- _Records shown_
──────────

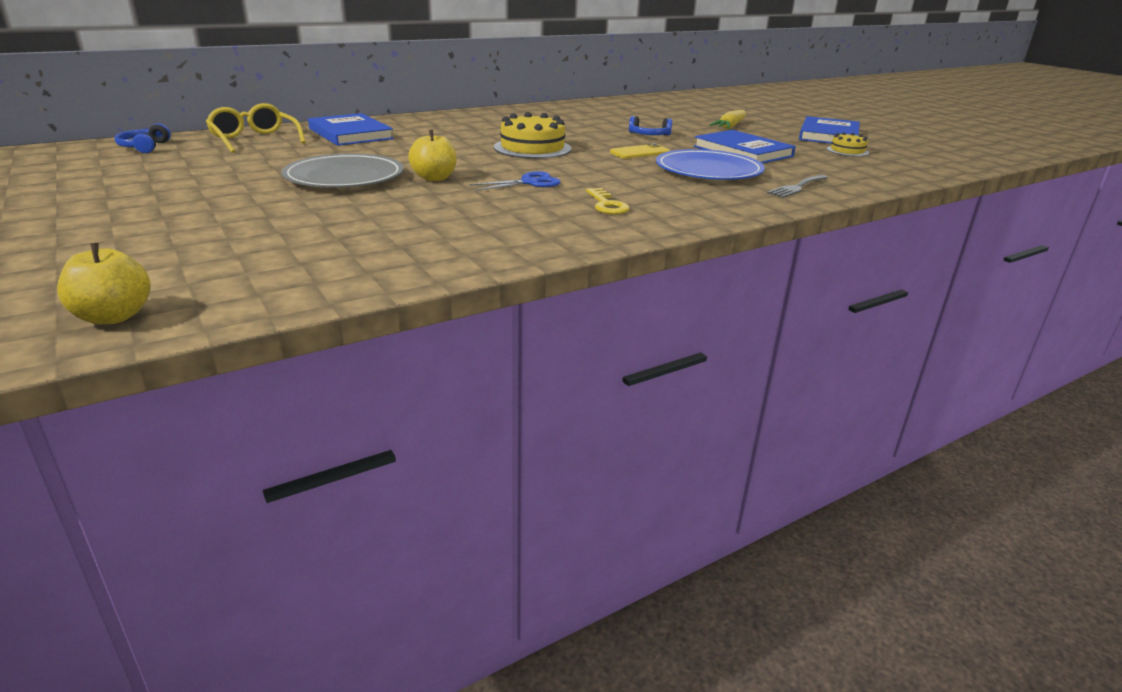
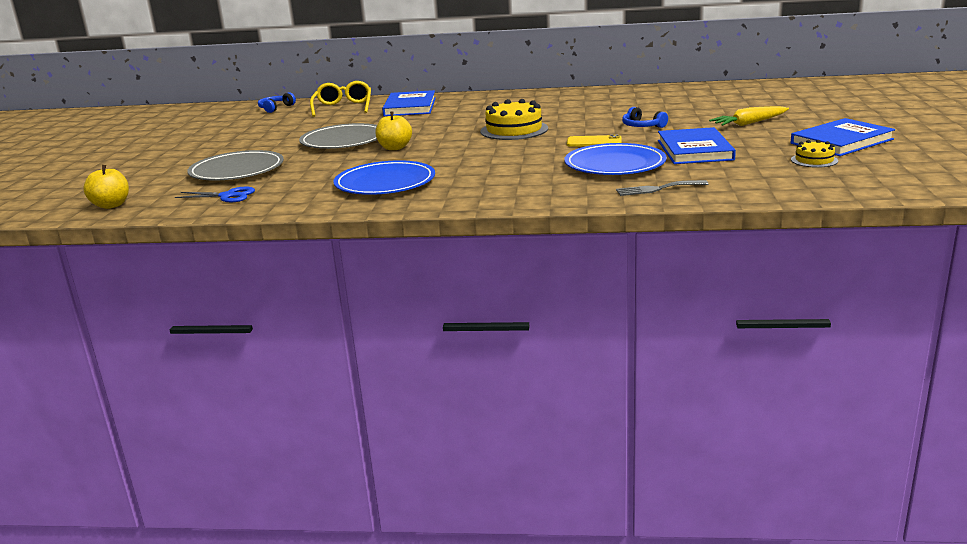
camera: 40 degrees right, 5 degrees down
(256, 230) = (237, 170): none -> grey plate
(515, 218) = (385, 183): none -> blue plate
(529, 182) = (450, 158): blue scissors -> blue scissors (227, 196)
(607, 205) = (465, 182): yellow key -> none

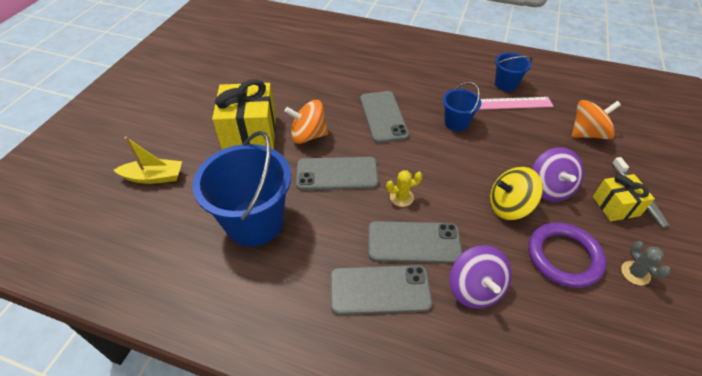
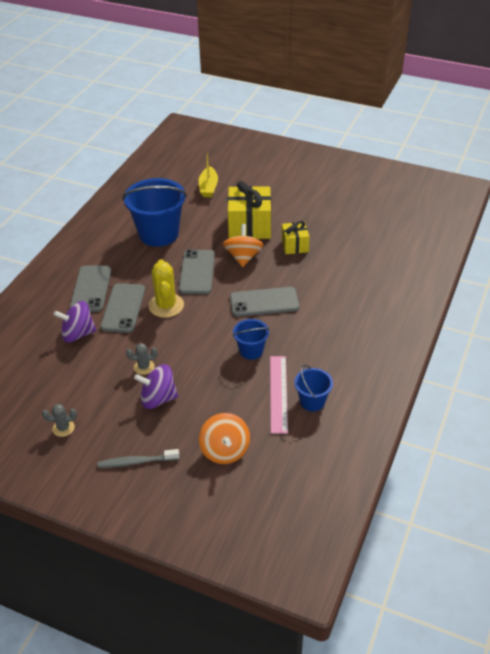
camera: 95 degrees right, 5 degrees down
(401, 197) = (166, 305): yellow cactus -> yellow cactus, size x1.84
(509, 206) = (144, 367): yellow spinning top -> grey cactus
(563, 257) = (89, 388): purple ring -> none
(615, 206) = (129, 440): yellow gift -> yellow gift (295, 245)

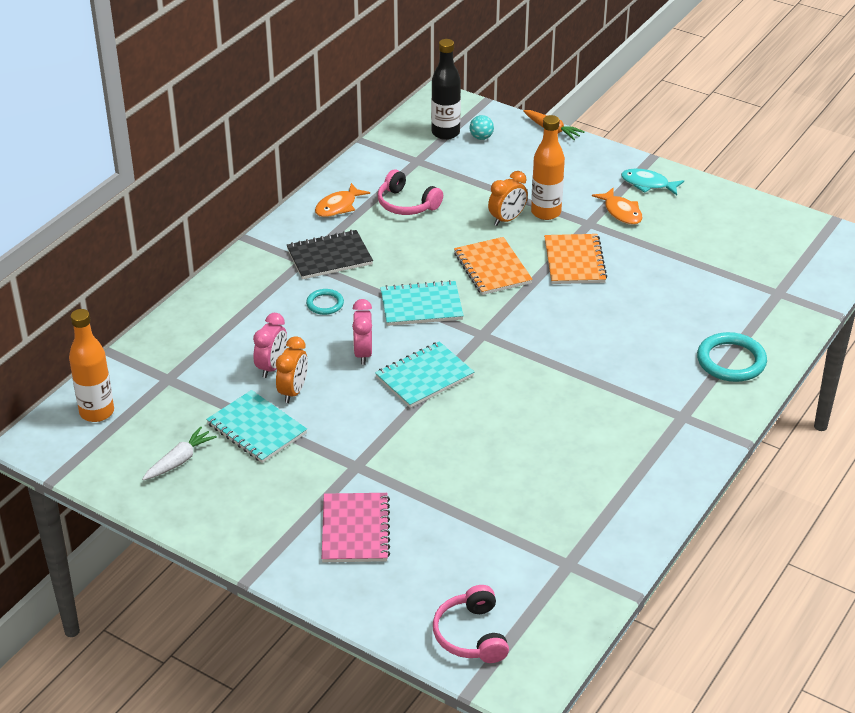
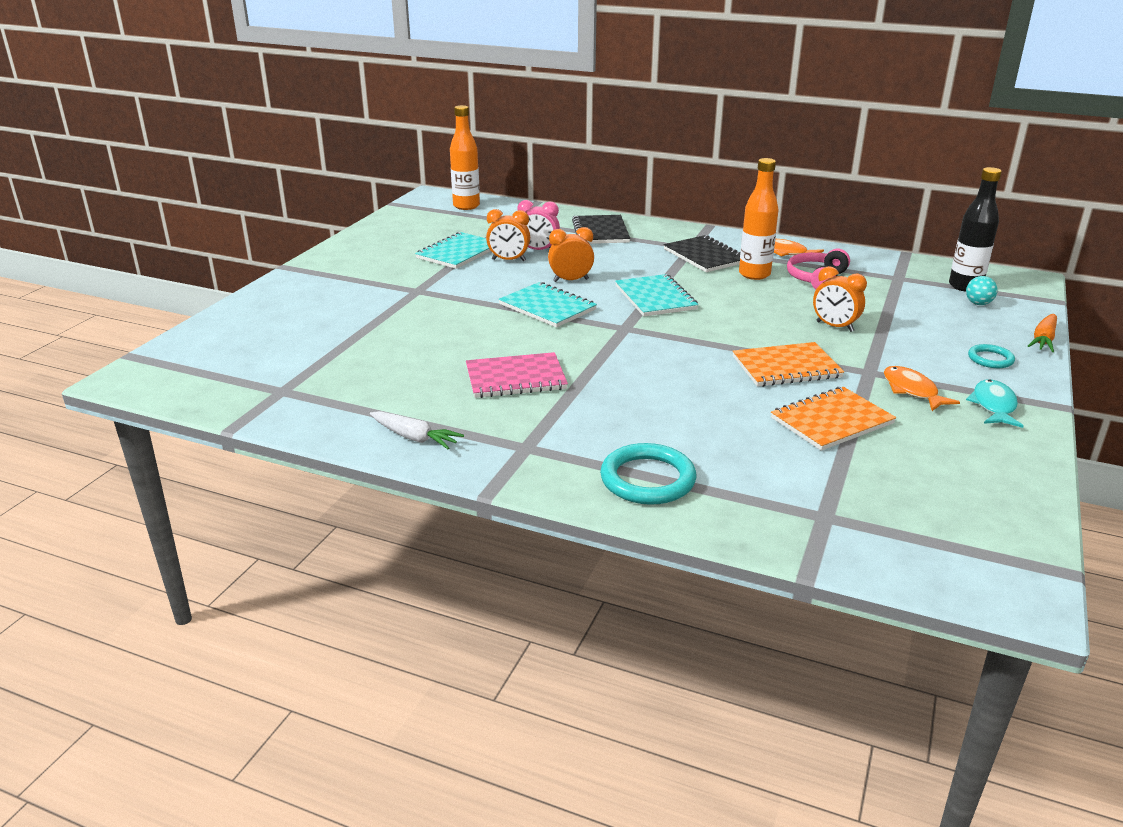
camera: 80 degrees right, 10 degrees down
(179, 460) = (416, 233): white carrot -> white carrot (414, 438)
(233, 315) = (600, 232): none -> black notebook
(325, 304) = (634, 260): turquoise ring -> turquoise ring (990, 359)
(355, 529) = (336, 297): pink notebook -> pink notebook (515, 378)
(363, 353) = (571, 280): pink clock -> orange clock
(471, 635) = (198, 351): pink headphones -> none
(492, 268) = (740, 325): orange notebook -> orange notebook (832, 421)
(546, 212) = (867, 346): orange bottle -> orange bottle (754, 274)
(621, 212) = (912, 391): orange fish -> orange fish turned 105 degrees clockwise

──────────

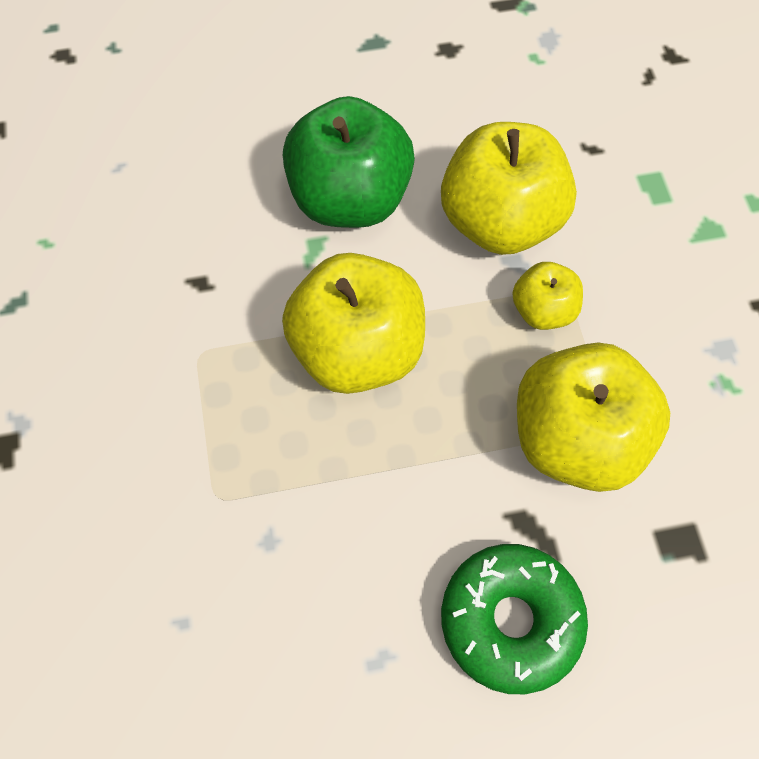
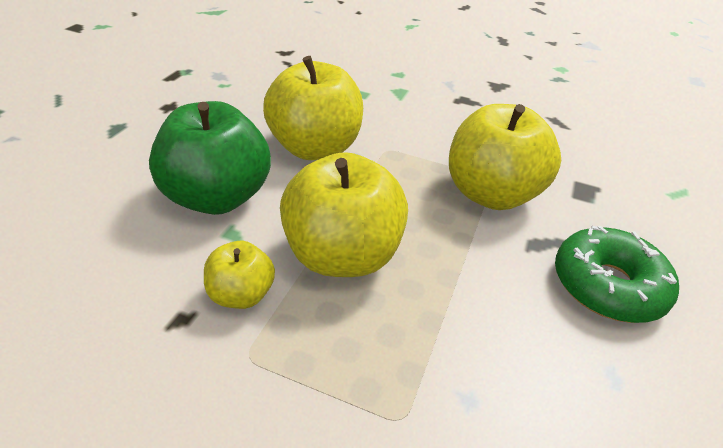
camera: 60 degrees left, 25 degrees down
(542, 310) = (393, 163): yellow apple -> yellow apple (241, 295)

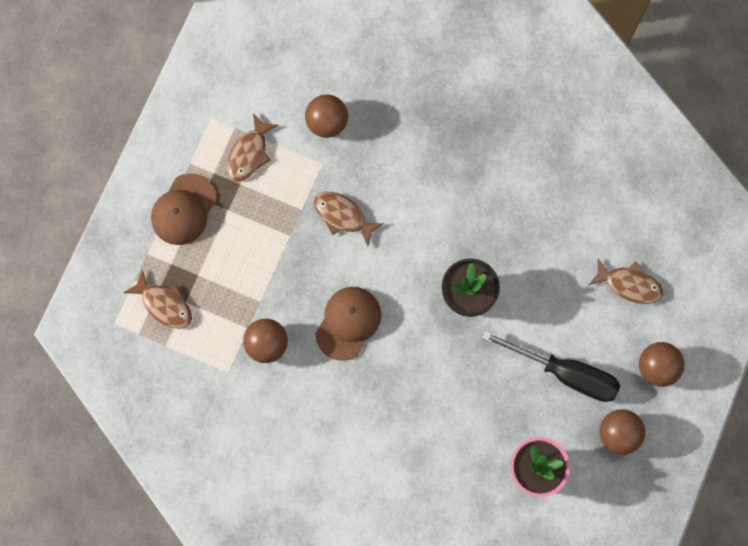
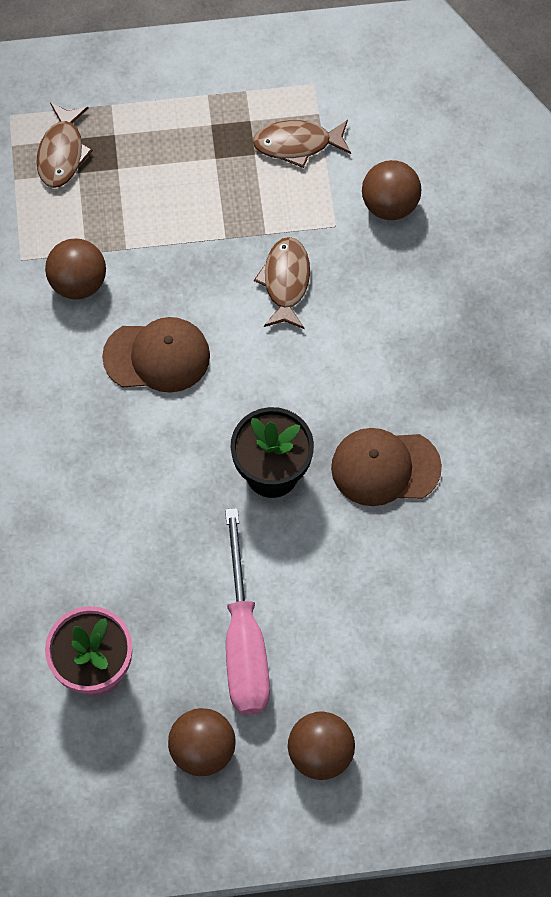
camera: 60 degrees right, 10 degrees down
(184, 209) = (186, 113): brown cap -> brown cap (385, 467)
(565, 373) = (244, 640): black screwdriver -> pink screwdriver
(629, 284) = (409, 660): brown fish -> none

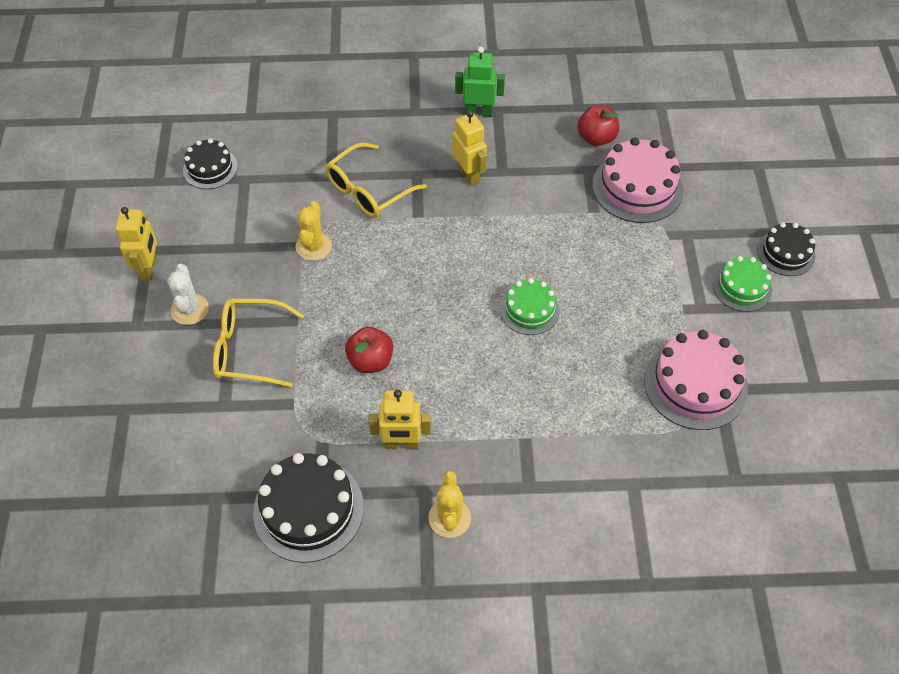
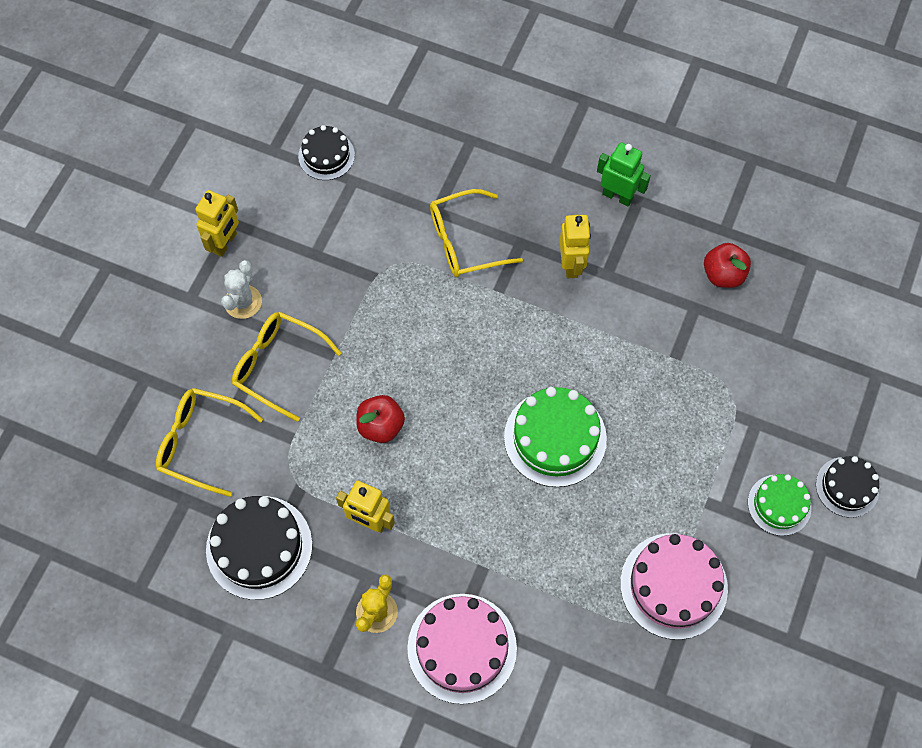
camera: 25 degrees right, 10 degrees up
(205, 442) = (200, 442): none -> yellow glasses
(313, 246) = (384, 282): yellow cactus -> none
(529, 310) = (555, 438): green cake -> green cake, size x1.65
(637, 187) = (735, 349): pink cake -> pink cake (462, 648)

──────────

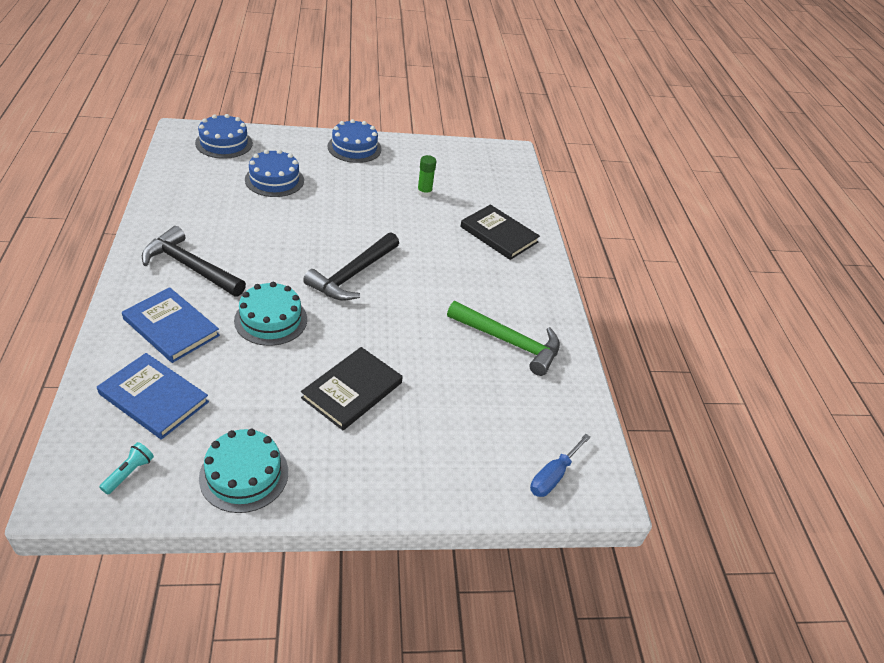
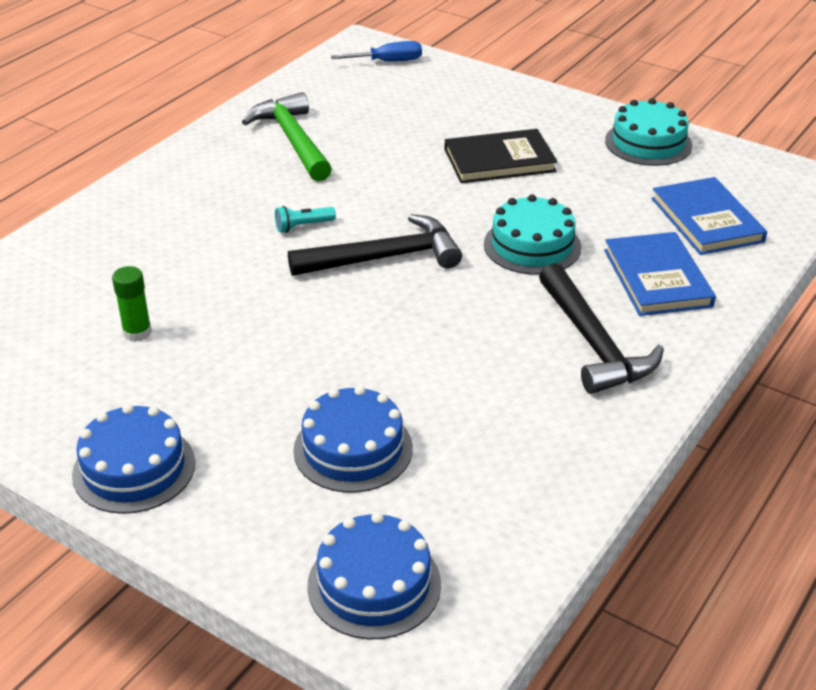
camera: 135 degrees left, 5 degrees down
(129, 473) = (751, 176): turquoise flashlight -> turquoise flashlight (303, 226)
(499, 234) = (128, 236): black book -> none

──────────

- _Directive_
Your answer should be the exact lines above from the one with "(233, 315) = (600, 232): none" through the one with "(621, 212) = (912, 391): orange", both included, and nothing besides.

- _Exercise response_
(233, 315) = (600, 232): none -> black notebook
(325, 304) = (634, 260): turquoise ring -> turquoise ring (990, 359)
(355, 529) = (336, 297): pink notebook -> pink notebook (515, 378)
(363, 353) = (571, 280): pink clock -> orange clock
(471, 635) = (198, 351): pink headphones -> none
(492, 268) = (740, 325): orange notebook -> orange notebook (832, 421)
(546, 212) = (867, 346): orange bottle -> orange bottle (754, 274)
(621, 212) = (912, 391): orange fish -> orange fish turned 105 degrees clockwise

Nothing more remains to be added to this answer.